Output only the lines below that start at the line containing "white mug [409,43,475,140]" and end at the line containing "brown light bulb", with both ends kept.

[Input data]

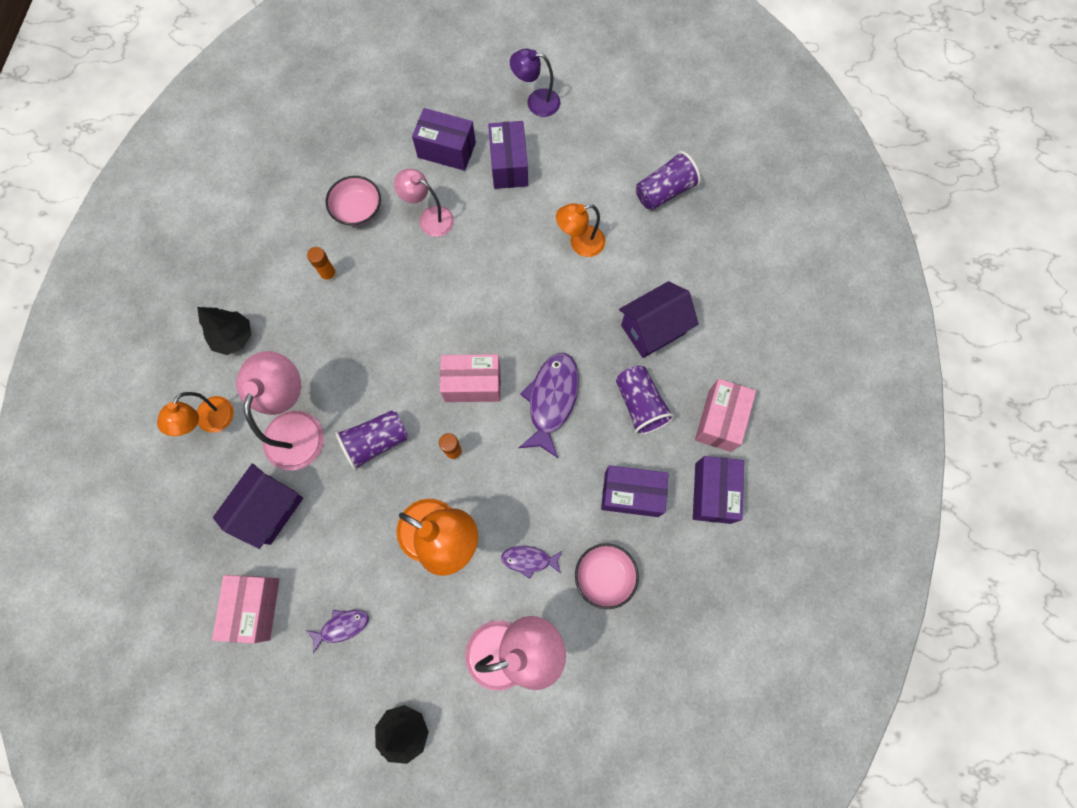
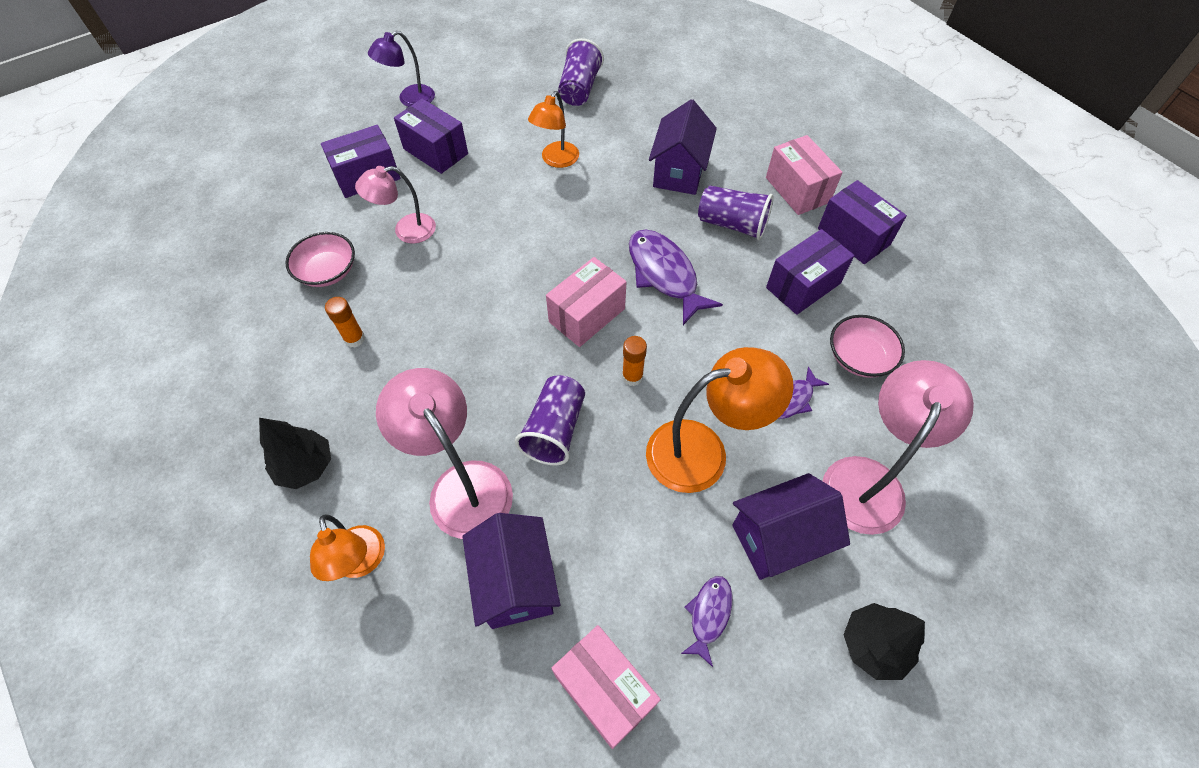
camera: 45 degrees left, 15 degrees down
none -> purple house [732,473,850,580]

[/Input data]
[Input data]

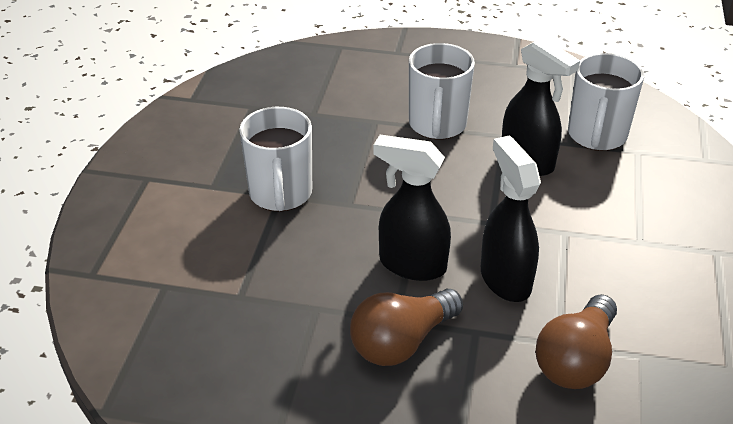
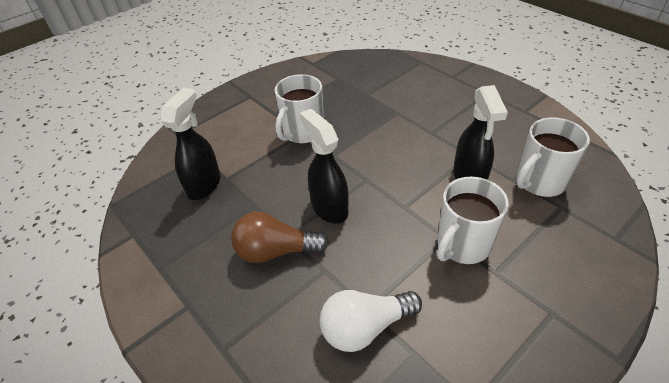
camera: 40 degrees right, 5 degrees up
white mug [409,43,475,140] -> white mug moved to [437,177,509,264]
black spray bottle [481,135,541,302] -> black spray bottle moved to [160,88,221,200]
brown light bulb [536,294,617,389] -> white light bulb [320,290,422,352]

[/Input data]

**Written solution:**
white mug [409,43,475,140] -> white mug moved to [437,177,509,264]
black spray bottle [481,135,541,302] -> black spray bottle moved to [160,88,221,200]
brown light bulb [536,294,617,389] -> white light bulb [320,290,422,352]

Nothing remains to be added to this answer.